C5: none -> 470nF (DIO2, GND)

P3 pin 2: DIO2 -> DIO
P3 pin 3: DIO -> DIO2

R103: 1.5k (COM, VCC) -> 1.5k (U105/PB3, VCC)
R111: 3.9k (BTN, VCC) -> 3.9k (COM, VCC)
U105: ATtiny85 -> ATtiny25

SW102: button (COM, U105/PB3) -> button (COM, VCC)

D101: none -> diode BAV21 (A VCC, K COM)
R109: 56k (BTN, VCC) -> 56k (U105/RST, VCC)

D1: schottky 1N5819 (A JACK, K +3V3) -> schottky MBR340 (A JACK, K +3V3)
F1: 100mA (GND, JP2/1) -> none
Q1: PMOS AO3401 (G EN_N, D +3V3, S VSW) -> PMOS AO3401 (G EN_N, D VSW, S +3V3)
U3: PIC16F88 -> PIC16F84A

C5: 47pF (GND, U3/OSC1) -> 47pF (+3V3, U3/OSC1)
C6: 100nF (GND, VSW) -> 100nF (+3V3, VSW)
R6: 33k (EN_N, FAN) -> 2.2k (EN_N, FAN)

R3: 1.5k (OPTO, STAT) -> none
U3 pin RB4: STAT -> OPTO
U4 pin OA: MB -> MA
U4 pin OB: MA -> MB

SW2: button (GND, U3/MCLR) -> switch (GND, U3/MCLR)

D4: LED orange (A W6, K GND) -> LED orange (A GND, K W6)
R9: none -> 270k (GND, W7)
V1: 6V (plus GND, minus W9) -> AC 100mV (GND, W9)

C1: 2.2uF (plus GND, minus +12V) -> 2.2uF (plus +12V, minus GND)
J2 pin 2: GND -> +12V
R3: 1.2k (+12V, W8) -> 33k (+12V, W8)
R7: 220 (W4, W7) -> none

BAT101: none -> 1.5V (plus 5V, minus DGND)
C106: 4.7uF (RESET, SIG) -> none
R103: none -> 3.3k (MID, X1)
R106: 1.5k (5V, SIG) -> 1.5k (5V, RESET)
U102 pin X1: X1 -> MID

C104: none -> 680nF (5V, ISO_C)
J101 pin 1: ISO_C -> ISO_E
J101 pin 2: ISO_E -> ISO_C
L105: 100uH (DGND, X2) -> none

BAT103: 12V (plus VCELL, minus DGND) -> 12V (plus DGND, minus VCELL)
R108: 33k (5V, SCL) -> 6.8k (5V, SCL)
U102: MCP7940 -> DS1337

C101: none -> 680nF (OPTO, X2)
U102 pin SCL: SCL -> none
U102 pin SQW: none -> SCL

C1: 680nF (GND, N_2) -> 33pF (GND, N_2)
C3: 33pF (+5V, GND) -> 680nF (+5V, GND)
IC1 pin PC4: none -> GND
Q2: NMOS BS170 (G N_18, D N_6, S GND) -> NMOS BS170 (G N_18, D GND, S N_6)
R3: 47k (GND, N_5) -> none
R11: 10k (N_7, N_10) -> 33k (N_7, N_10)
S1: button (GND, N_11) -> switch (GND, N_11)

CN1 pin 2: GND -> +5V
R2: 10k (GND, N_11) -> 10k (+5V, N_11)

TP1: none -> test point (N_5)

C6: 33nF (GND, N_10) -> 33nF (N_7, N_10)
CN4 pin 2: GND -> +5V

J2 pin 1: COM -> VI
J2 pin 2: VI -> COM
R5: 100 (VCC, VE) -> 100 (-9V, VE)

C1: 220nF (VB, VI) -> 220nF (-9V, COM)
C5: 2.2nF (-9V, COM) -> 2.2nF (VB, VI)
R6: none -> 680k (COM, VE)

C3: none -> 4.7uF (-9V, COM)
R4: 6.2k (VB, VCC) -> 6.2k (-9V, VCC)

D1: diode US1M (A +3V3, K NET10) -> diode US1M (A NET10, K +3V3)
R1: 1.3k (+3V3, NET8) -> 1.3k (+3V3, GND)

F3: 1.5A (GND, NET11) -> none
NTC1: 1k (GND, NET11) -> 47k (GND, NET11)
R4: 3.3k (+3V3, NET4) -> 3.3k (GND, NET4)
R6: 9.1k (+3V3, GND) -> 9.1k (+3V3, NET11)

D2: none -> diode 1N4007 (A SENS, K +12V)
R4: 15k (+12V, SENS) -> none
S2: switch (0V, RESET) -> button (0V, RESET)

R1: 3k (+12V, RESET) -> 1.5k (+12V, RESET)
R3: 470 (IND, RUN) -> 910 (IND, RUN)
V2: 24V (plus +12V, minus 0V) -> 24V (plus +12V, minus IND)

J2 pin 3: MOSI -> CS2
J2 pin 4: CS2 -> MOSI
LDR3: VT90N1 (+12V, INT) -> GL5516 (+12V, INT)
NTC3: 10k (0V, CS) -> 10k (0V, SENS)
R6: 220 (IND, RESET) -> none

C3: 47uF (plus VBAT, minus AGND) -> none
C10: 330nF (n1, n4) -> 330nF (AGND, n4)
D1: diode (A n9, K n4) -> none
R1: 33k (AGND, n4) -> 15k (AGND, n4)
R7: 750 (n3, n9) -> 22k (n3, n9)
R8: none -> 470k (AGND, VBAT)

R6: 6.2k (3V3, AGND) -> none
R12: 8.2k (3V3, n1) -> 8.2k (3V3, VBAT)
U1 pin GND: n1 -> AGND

==*==

* **What the exercise asks**:
Would you please repeat exactly the lines above, starting at the line with "J2 pin 2: VI -> COM" and stopping at the line with "R6: 220 (IND, RESET) -> none", both included?

* **Response to this exercise**:
J2 pin 2: VI -> COM
R5: 100 (VCC, VE) -> 100 (-9V, VE)

C1: 220nF (VB, VI) -> 220nF (-9V, COM)
C5: 2.2nF (-9V, COM) -> 2.2nF (VB, VI)
R6: none -> 680k (COM, VE)

C3: none -> 4.7uF (-9V, COM)
R4: 6.2k (VB, VCC) -> 6.2k (-9V, VCC)

D1: diode US1M (A +3V3, K NET10) -> diode US1M (A NET10, K +3V3)
R1: 1.3k (+3V3, NET8) -> 1.3k (+3V3, GND)

F3: 1.5A (GND, NET11) -> none
NTC1: 1k (GND, NET11) -> 47k (GND, NET11)
R4: 3.3k (+3V3, NET4) -> 3.3k (GND, NET4)
R6: 9.1k (+3V3, GND) -> 9.1k (+3V3, NET11)

D2: none -> diode 1N4007 (A SENS, K +12V)
R4: 15k (+12V, SENS) -> none
S2: switch (0V, RESET) -> button (0V, RESET)

R1: 3k (+12V, RESET) -> 1.5k (+12V, RESET)
R3: 470 (IND, RUN) -> 910 (IND, RUN)
V2: 24V (plus +12V, minus 0V) -> 24V (plus +12V, minus IND)

J2 pin 3: MOSI -> CS2
J2 pin 4: CS2 -> MOSI
LDR3: VT90N1 (+12V, INT) -> GL5516 (+12V, INT)
NTC3: 10k (0V, CS) -> 10k (0V, SENS)
R6: 220 (IND, RESET) -> none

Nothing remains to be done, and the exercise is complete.